§ **The problem**: All records below are to be set down precisely as written, excluding pictures.

§ **Records for this task**:
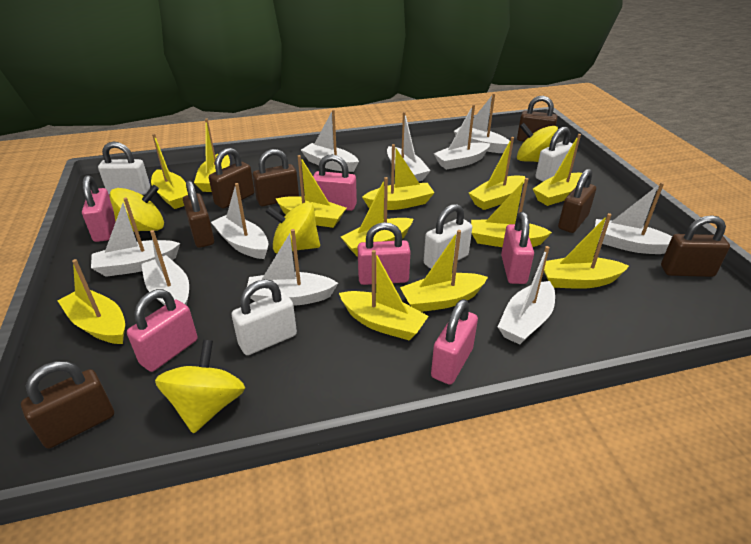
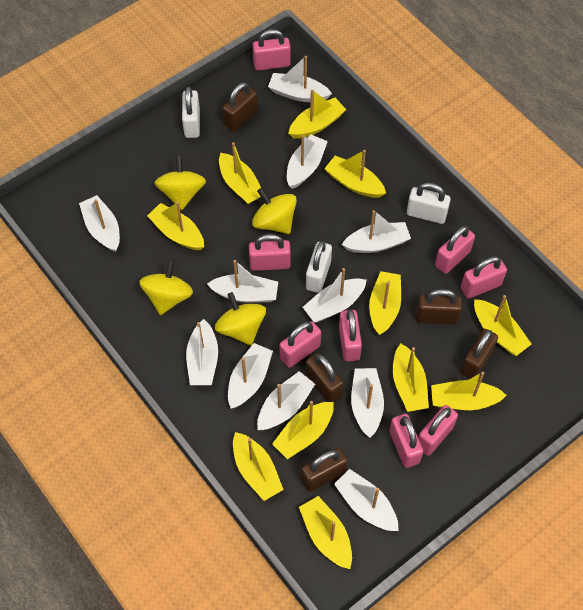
brown padlock: 7 -> 5
pink padlock: 6 -> 8
white boat: 10 -> 11
white padlock: 4 -> 3
yellow boat: 12 -> 11

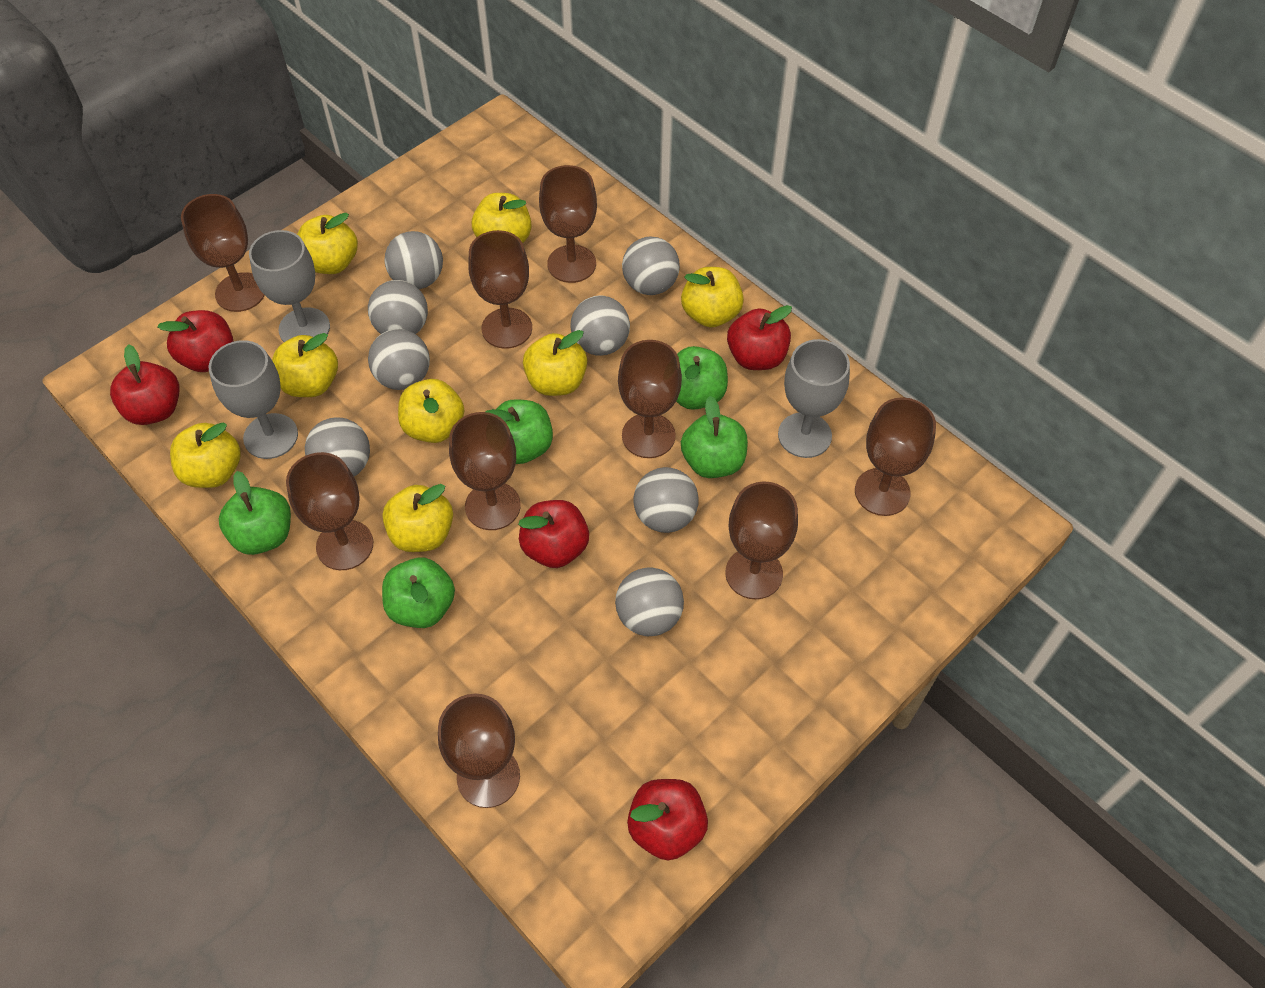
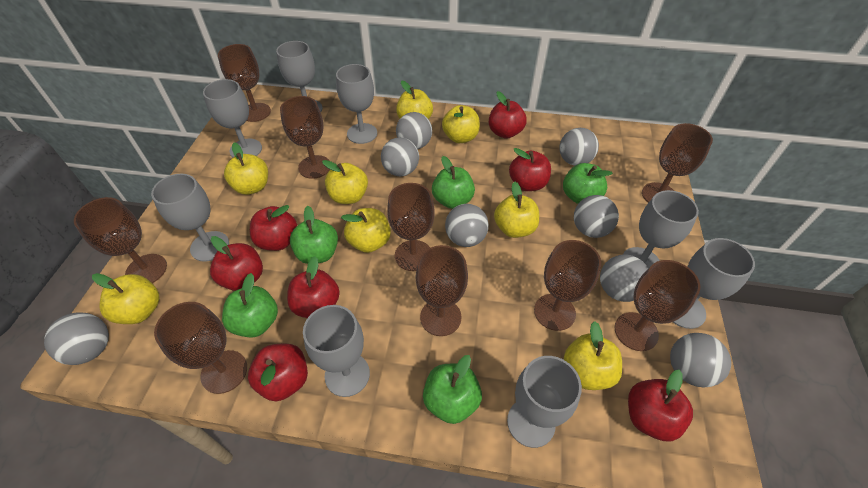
grey goblet: 3 -> 8
red apple: 5 -> 7

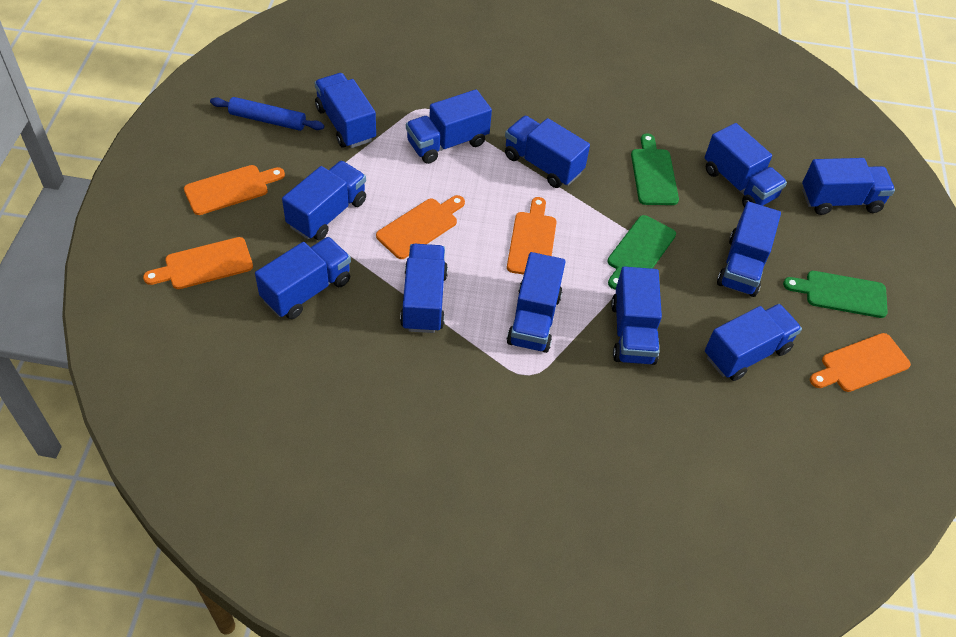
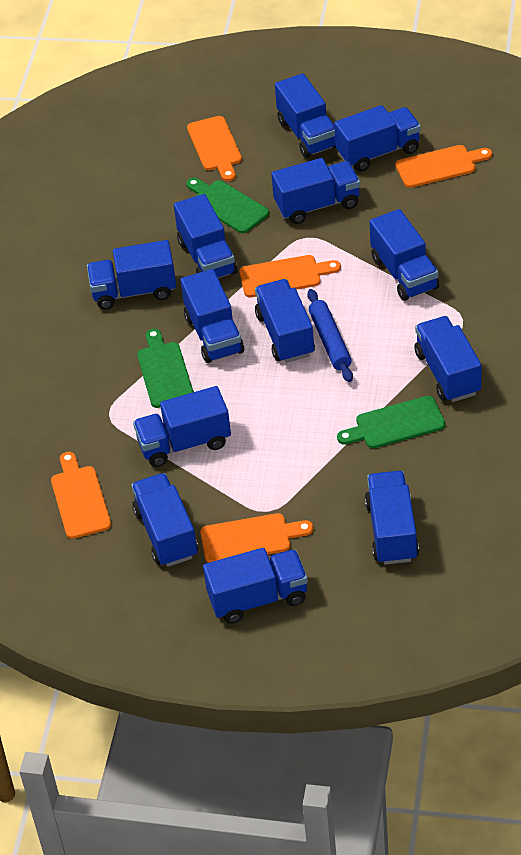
blue truck: 12 -> 13

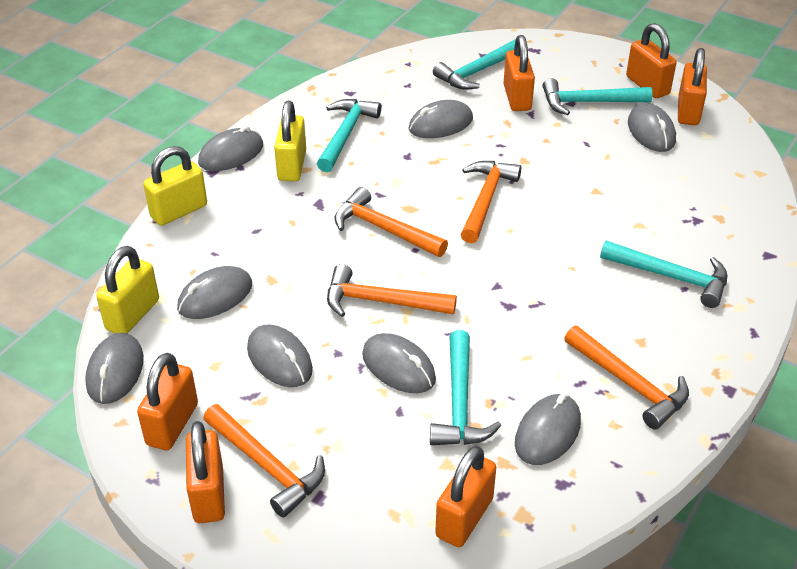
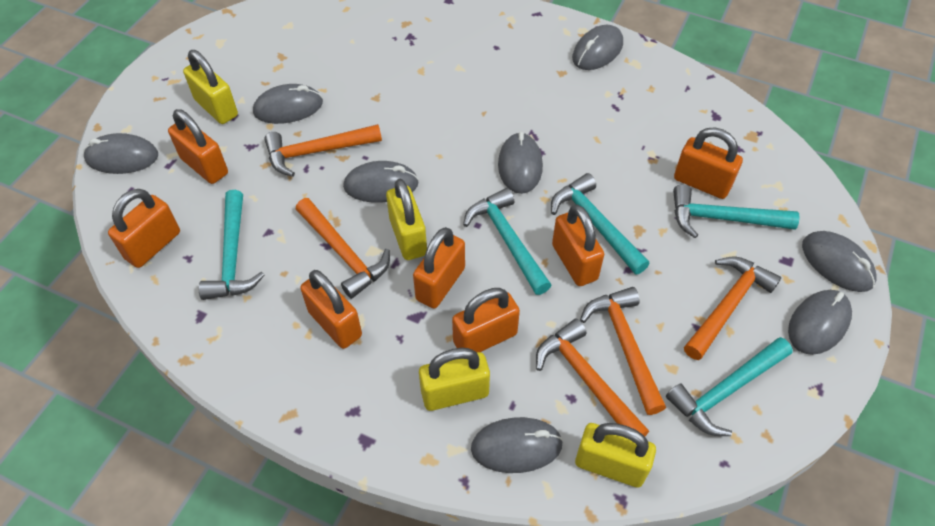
orange padlock: 6 -> 7
yellow padlock: 3 -> 4

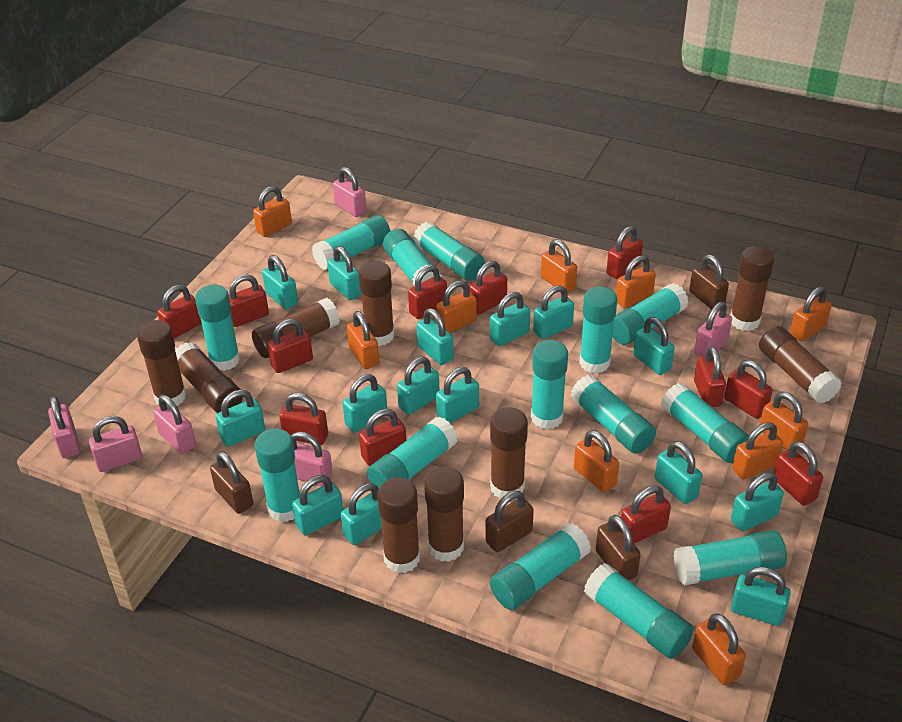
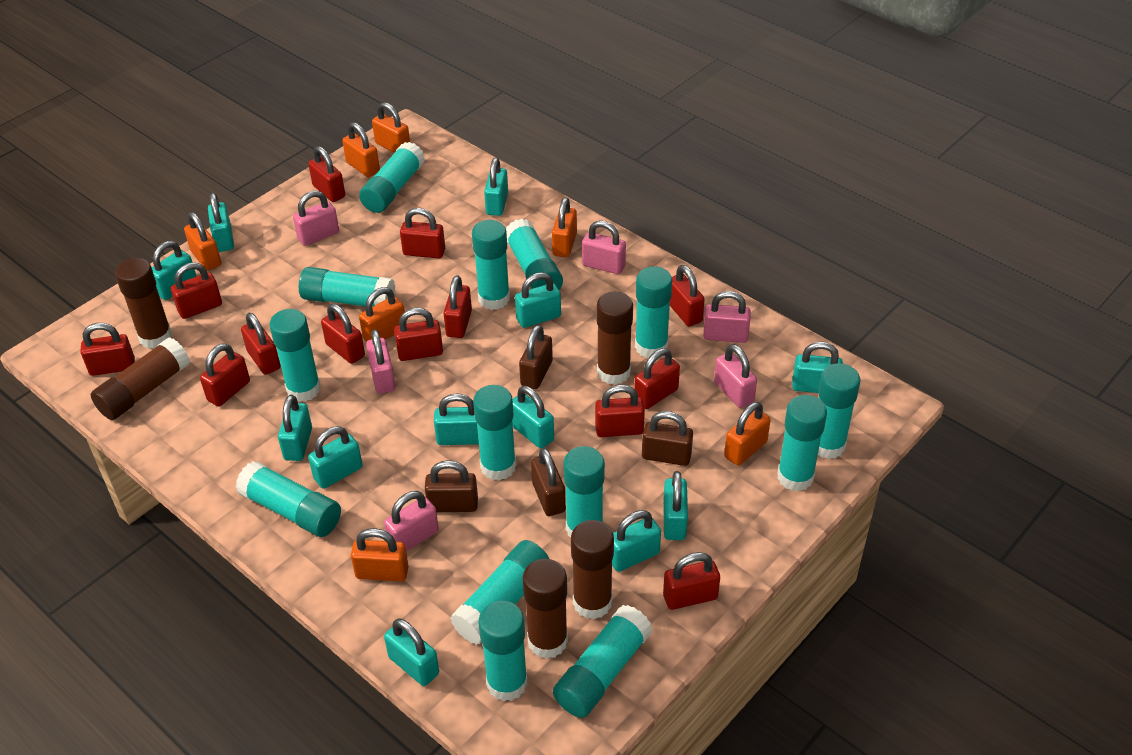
brown glue stick: 9 -> 5
orange padlock: 10 -> 7
red padlock: 12 -> 13
turquoise padlock: 15 -> 12

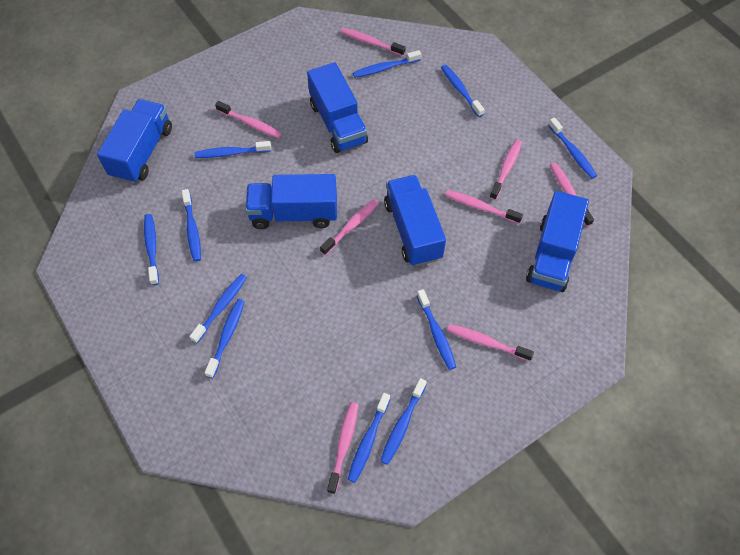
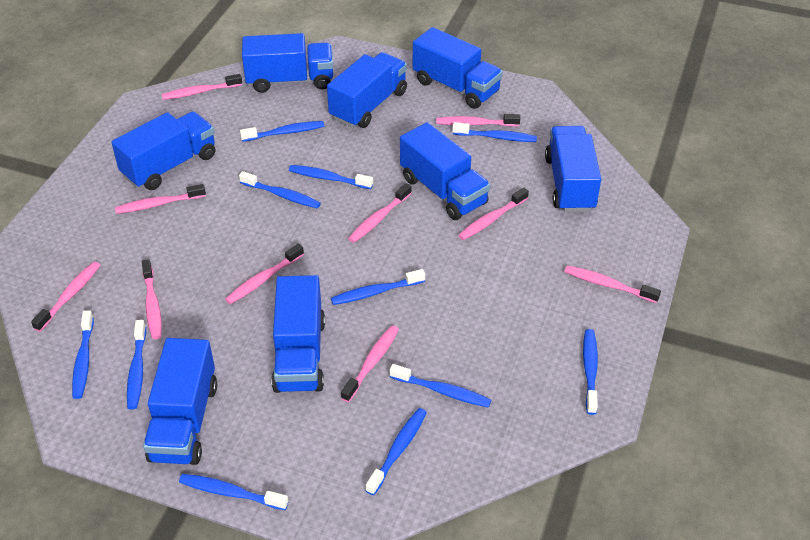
blue truck: 5 -> 8
pink toothbrush: 8 -> 10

§ **Problem solution**:
brown padlock: 7 -> 5
pink padlock: 6 -> 8
white boat: 10 -> 11
white padlock: 4 -> 3
yellow boat: 12 -> 11

grey goblet: 3 -> 8
red apple: 5 -> 7

blue truck: 12 -> 13

orange padlock: 6 -> 7
yellow padlock: 3 -> 4

brown glue stick: 9 -> 5
orange padlock: 10 -> 7
red padlock: 12 -> 13
turquoise padlock: 15 -> 12

blue truck: 5 -> 8
pink toothbrush: 8 -> 10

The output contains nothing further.